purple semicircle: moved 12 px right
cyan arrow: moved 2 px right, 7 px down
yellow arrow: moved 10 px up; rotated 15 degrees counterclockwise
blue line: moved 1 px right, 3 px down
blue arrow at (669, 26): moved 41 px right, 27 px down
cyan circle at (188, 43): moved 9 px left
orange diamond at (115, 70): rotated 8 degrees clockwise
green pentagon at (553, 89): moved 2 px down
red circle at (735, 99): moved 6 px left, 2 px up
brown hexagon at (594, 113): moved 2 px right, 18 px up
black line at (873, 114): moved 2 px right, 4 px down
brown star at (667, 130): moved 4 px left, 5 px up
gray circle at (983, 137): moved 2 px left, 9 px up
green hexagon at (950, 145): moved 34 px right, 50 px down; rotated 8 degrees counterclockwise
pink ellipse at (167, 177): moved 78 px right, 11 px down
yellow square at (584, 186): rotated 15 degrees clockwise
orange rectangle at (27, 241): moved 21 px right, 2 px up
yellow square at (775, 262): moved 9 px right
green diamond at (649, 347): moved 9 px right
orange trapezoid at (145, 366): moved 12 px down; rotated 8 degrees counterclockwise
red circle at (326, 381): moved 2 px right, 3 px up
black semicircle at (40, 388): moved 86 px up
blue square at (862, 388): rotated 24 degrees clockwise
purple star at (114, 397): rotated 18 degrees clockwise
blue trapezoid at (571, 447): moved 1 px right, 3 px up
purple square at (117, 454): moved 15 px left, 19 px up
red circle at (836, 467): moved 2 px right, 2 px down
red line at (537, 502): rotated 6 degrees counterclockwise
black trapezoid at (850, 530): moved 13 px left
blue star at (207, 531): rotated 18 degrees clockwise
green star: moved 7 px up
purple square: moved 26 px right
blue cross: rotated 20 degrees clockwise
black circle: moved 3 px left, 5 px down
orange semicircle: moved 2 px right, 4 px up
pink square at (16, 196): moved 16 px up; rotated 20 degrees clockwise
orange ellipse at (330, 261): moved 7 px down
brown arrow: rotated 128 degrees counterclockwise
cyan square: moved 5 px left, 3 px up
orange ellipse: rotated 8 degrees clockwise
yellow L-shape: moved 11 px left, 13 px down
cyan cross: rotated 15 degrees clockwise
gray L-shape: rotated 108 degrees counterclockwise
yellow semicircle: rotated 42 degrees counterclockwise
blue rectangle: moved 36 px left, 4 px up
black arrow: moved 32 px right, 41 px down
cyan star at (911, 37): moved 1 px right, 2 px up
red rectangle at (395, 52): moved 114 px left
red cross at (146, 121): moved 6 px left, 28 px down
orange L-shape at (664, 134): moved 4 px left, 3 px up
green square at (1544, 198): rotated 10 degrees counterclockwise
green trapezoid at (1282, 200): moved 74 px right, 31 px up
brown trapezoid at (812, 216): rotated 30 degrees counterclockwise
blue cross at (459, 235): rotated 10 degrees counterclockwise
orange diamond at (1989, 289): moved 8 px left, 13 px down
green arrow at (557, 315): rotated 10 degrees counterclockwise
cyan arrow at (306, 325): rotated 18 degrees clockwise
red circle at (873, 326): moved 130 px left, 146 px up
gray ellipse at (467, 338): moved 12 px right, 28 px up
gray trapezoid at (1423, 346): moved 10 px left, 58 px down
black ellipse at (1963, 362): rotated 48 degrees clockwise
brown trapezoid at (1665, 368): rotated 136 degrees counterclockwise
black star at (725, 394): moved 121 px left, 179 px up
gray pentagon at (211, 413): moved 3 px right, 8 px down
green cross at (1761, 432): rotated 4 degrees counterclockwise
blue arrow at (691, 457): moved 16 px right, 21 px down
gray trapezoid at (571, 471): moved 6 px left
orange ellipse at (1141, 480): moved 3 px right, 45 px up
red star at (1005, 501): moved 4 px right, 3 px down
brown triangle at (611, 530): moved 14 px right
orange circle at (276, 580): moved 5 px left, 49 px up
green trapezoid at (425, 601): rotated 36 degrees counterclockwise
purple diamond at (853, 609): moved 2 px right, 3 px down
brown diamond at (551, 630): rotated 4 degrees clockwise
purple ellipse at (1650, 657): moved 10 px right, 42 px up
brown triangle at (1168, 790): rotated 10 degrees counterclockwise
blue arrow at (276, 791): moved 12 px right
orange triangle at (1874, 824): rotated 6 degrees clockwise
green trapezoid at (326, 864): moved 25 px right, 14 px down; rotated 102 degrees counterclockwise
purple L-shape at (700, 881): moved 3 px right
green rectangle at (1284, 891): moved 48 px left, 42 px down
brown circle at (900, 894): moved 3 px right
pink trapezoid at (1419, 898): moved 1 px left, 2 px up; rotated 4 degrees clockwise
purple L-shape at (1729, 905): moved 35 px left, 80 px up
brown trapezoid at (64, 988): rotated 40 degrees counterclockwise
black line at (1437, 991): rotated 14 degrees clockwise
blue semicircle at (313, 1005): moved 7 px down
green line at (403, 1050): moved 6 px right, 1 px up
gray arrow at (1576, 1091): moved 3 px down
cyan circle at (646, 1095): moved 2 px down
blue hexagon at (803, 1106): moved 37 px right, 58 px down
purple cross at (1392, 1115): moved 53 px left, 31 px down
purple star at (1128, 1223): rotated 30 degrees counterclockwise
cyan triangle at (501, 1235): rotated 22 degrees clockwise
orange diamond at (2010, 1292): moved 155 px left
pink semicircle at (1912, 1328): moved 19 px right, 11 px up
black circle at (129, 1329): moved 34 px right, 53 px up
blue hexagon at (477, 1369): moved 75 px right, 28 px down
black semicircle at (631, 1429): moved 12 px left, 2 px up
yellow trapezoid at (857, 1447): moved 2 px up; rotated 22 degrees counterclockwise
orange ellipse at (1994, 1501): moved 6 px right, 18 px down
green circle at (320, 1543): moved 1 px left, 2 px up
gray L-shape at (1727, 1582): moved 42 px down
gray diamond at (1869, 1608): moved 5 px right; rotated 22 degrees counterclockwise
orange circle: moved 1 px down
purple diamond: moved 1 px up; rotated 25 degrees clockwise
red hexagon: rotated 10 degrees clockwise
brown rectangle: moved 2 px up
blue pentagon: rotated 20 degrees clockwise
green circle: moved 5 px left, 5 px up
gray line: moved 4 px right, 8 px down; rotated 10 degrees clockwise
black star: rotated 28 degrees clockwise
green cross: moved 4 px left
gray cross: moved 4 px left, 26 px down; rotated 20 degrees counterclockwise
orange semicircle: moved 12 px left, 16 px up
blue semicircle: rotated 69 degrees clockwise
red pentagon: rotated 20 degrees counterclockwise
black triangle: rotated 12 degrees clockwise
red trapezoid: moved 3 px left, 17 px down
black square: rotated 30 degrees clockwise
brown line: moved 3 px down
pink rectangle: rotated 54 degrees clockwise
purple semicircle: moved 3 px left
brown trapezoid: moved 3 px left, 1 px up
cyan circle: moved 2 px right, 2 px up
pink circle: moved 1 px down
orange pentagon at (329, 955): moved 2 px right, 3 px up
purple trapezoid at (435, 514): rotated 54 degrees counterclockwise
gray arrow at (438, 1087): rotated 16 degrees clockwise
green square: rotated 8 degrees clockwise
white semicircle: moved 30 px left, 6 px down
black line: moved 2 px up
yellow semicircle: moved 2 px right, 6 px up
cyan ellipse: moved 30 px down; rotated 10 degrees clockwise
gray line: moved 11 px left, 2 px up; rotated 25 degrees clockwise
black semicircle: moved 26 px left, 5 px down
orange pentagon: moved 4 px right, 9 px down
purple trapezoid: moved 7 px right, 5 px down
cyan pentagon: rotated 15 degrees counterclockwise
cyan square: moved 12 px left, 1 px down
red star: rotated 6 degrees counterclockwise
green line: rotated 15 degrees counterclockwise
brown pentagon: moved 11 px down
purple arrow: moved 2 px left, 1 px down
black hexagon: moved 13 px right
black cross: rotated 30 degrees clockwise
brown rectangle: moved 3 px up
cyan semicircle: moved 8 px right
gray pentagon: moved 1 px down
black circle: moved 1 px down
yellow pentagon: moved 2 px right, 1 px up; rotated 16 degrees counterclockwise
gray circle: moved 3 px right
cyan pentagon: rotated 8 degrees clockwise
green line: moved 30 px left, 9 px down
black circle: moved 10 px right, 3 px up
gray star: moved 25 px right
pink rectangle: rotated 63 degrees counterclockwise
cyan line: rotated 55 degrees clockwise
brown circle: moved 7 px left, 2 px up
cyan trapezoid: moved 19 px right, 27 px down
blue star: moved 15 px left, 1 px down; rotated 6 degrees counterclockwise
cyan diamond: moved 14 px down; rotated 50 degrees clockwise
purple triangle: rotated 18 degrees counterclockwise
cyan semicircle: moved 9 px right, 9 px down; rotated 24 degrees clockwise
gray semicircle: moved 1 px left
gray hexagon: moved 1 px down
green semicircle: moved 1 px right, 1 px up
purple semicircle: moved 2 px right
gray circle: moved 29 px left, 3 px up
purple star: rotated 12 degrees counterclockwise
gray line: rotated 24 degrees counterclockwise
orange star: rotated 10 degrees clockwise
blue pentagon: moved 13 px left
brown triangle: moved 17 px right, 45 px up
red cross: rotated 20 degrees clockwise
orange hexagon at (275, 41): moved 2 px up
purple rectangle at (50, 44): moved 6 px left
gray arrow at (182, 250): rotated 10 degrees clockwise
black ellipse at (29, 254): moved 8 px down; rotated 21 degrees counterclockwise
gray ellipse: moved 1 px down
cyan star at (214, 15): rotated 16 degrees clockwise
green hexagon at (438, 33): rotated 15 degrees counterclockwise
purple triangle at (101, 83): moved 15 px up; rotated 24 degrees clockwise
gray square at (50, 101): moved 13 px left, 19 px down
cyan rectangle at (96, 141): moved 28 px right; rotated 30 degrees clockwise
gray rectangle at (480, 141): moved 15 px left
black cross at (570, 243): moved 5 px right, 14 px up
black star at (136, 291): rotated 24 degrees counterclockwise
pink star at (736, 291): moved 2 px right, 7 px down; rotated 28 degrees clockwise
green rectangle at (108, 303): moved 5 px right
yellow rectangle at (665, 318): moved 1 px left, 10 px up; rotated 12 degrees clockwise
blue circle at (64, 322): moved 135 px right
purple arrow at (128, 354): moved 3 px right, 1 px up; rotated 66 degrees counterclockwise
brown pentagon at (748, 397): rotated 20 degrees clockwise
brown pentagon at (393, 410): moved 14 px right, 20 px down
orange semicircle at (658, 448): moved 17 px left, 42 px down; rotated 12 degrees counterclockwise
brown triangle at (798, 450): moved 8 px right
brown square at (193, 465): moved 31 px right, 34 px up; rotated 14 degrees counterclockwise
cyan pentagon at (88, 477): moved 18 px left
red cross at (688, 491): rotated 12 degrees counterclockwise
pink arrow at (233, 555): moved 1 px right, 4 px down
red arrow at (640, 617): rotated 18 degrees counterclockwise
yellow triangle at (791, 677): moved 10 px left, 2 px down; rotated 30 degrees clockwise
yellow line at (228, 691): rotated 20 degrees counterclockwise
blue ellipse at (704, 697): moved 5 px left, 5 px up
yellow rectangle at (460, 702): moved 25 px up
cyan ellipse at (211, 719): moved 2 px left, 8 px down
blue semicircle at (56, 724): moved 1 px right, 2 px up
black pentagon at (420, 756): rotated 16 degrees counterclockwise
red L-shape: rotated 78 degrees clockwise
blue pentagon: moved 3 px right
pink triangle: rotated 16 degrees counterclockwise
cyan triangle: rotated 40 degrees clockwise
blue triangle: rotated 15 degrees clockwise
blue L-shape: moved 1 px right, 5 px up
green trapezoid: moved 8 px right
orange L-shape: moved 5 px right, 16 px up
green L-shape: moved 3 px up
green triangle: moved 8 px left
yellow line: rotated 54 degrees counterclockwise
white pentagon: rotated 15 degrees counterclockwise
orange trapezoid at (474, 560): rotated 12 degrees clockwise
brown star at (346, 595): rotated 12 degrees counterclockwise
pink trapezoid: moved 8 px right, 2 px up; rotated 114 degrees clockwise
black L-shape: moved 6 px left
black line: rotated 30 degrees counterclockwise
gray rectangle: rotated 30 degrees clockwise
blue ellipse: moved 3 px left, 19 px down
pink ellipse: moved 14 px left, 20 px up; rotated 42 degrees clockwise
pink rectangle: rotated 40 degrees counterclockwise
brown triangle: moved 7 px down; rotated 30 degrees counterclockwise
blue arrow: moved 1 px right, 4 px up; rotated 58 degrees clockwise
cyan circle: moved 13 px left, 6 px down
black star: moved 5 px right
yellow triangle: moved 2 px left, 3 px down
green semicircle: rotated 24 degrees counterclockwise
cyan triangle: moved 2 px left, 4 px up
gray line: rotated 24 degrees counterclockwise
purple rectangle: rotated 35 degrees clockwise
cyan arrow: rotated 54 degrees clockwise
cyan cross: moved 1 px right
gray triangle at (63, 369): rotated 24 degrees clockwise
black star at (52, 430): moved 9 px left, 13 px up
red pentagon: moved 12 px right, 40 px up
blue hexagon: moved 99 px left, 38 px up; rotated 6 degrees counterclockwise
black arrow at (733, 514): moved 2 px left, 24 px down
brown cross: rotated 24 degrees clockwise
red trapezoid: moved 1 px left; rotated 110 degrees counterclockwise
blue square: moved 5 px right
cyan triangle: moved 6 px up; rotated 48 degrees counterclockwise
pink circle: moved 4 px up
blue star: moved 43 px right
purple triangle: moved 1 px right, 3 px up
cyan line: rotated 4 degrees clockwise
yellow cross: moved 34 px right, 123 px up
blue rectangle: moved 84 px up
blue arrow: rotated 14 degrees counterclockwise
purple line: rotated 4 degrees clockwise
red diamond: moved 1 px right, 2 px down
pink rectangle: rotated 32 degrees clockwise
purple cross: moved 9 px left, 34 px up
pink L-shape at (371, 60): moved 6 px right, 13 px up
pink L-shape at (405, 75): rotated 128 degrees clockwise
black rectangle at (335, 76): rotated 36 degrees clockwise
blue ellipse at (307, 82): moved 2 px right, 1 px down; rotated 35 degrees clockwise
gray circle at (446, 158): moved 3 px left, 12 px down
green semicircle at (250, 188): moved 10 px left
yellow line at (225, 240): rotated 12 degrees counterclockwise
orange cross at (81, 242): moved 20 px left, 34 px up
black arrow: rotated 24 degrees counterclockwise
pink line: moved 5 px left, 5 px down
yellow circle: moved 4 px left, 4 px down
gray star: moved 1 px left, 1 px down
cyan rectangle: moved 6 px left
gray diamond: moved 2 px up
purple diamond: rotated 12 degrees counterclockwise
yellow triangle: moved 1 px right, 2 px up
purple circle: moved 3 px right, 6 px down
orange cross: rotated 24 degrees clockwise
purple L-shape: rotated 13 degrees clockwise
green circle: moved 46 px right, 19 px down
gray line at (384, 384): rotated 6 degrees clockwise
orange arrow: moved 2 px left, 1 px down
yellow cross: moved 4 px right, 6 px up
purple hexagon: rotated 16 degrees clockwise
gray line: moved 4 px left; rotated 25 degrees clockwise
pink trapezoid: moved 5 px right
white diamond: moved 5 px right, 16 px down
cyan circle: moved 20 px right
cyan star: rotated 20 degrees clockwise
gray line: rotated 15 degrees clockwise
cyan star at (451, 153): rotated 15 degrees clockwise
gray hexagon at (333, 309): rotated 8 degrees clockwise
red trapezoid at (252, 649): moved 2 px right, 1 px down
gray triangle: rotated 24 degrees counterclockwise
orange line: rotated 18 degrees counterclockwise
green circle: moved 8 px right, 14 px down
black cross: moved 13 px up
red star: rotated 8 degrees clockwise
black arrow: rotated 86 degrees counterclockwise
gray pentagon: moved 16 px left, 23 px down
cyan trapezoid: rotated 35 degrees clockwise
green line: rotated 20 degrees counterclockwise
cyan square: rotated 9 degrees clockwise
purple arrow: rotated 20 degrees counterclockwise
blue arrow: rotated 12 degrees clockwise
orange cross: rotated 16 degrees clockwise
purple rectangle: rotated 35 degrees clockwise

Task to carry out:
Turn the records, from the beginning through the line containing "red circle at (326, 381): moved" inclusive, into a JSON list of strings with one string per line and no blank lines.

Finished answer:
[
  "purple semicircle: moved 12 px right",
  "cyan arrow: moved 2 px right, 7 px down",
  "yellow arrow: moved 10 px up; rotated 15 degrees counterclockwise",
  "blue line: moved 1 px right, 3 px down",
  "blue arrow at (669, 26): moved 41 px right, 27 px down",
  "cyan circle at (188, 43): moved 9 px left",
  "orange diamond at (115, 70): rotated 8 degrees clockwise",
  "green pentagon at (553, 89): moved 2 px down",
  "red circle at (735, 99): moved 6 px left, 2 px up",
  "brown hexagon at (594, 113): moved 2 px right, 18 px up",
  "black line at (873, 114): moved 2 px right, 4 px down",
  "brown star at (667, 130): moved 4 px left, 5 px up",
  "gray circle at (983, 137): moved 2 px left, 9 px up",
  "green hexagon at (950, 145): moved 34 px right, 50 px down; rotated 8 degrees counterclockwise",
  "pink ellipse at (167, 177): moved 78 px right, 11 px down",
  "yellow square at (584, 186): rotated 15 degrees clockwise",
  "orange rectangle at (27, 241): moved 21 px right, 2 px up",
  "yellow square at (775, 262): moved 9 px right",
  "green diamond at (649, 347): moved 9 px right",
  "orange trapezoid at (145, 366): moved 12 px down; rotated 8 degrees counterclockwise",
  "red circle at (326, 381): moved 2 px right, 3 px up"
]